## TASK TO CARRY OUT
Word for word, restate all the records; images are not part of the copy.

(Before-and-after object listings)
━━━━

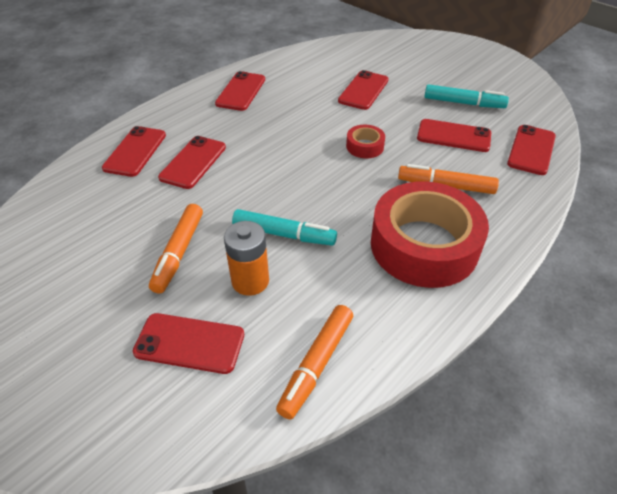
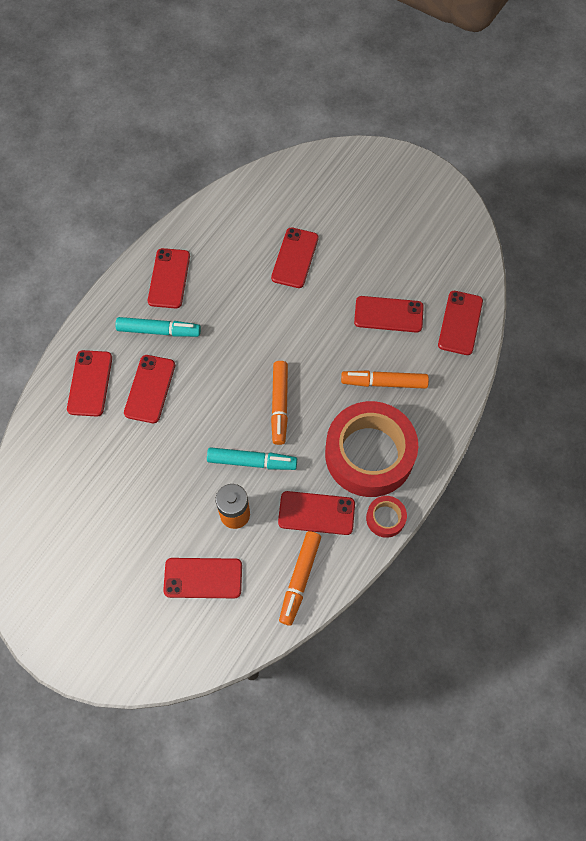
camera: 10 degrees left, 20 degrees up
(179, 252) = (169, 496): orange marker -> orange marker (279, 405)
(351, 294) = (316, 513): none -> red phone
(365, 146) = (306, 342): red tape -> red tape (385, 518)
(463, 103) = (396, 263): turquoise marker -> turquoise marker (159, 331)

━━━━

## TASK RESPONSE
camera: 10 degrees left, 20 degrees up
(179, 252) = (169, 496): orange marker -> orange marker (279, 405)
(351, 294) = (316, 513): none -> red phone
(365, 146) = (306, 342): red tape -> red tape (385, 518)
(463, 103) = (396, 263): turquoise marker -> turquoise marker (159, 331)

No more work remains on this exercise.